Problem statement:
Print the entries below in their entirety, exactly as they are written.

++++

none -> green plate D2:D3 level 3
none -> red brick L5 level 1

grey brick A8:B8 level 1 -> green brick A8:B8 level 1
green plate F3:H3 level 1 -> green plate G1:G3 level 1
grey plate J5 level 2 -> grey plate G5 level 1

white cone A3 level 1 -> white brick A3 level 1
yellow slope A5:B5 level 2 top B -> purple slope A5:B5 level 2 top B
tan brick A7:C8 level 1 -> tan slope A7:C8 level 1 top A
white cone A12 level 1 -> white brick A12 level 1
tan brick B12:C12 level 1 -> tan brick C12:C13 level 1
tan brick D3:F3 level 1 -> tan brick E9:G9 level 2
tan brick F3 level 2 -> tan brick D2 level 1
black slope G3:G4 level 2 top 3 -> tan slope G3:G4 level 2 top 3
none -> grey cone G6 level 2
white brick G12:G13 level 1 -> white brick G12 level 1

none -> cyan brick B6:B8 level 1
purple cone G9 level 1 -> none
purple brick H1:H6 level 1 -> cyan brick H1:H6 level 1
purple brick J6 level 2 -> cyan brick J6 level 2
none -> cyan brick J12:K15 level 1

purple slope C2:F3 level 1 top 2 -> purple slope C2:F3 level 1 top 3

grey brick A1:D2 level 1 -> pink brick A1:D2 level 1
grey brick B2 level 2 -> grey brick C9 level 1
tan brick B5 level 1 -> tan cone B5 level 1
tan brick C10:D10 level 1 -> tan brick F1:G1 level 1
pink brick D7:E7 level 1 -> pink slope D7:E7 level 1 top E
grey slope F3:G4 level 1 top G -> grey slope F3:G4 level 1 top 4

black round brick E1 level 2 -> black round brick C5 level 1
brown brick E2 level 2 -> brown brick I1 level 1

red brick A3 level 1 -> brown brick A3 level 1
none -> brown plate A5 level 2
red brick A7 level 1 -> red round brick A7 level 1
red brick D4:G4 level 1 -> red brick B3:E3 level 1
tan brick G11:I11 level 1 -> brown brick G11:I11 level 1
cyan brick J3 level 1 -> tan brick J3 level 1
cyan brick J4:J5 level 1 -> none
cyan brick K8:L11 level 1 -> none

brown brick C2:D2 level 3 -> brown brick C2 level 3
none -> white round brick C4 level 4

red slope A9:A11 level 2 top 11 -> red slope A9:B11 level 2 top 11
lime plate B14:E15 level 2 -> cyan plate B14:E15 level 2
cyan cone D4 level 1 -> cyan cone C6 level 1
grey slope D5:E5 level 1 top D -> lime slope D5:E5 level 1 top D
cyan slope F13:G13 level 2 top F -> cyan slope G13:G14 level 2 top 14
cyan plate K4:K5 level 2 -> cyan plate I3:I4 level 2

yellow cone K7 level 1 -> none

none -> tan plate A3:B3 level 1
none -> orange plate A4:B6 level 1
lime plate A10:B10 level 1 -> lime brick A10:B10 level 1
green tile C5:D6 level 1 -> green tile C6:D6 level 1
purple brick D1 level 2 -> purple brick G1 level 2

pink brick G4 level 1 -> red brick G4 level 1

++++

Result:
none -> green plate D2:D3 level 3
none -> red brick L5 level 1

grey brick A8:B8 level 1 -> green brick A8:B8 level 1
green plate F3:H3 level 1 -> green plate G1:G3 level 1
grey plate J5 level 2 -> grey plate G5 level 1

white cone A3 level 1 -> white brick A3 level 1
yellow slope A5:B5 level 2 top B -> purple slope A5:B5 level 2 top B
tan brick A7:C8 level 1 -> tan slope A7:C8 level 1 top A
white cone A12 level 1 -> white brick A12 level 1
tan brick B12:C12 level 1 -> tan brick C12:C13 level 1
tan brick D3:F3 level 1 -> tan brick E9:G9 level 2
tan brick F3 level 2 -> tan brick D2 level 1
black slope G3:G4 level 2 top 3 -> tan slope G3:G4 level 2 top 3
none -> grey cone G6 level 2
white brick G12:G13 level 1 -> white brick G12 level 1

none -> cyan brick B6:B8 level 1
purple cone G9 level 1 -> none
purple brick H1:H6 level 1 -> cyan brick H1:H6 level 1
purple brick J6 level 2 -> cyan brick J6 level 2
none -> cyan brick J12:K15 level 1

purple slope C2:F3 level 1 top 2 -> purple slope C2:F3 level 1 top 3

grey brick A1:D2 level 1 -> pink brick A1:D2 level 1
grey brick B2 level 2 -> grey brick C9 level 1
tan brick B5 level 1 -> tan cone B5 level 1
tan brick C10:D10 level 1 -> tan brick F1:G1 level 1
pink brick D7:E7 level 1 -> pink slope D7:E7 level 1 top E
grey slope F3:G4 level 1 top G -> grey slope F3:G4 level 1 top 4

black round brick E1 level 2 -> black round brick C5 level 1
brown brick E2 level 2 -> brown brick I1 level 1

red brick A3 level 1 -> brown brick A3 level 1
none -> brown plate A5 level 2
red brick A7 level 1 -> red round brick A7 level 1
red brick D4:G4 level 1 -> red brick B3:E3 level 1
tan brick G11:I11 level 1 -> brown brick G11:I11 level 1
cyan brick J3 level 1 -> tan brick J3 level 1
cyan brick J4:J5 level 1 -> none
cyan brick K8:L11 level 1 -> none

brown brick C2:D2 level 3 -> brown brick C2 level 3
none -> white round brick C4 level 4

red slope A9:A11 level 2 top 11 -> red slope A9:B11 level 2 top 11
lime plate B14:E15 level 2 -> cyan plate B14:E15 level 2
cyan cone D4 level 1 -> cyan cone C6 level 1
grey slope D5:E5 level 1 top D -> lime slope D5:E5 level 1 top D
cyan slope F13:G13 level 2 top F -> cyan slope G13:G14 level 2 top 14
cyan plate K4:K5 level 2 -> cyan plate I3:I4 level 2

yellow cone K7 level 1 -> none

none -> tan plate A3:B3 level 1
none -> orange plate A4:B6 level 1
lime plate A10:B10 level 1 -> lime brick A10:B10 level 1
green tile C5:D6 level 1 -> green tile C6:D6 level 1
purple brick D1 level 2 -> purple brick G1 level 2

pink brick G4 level 1 -> red brick G4 level 1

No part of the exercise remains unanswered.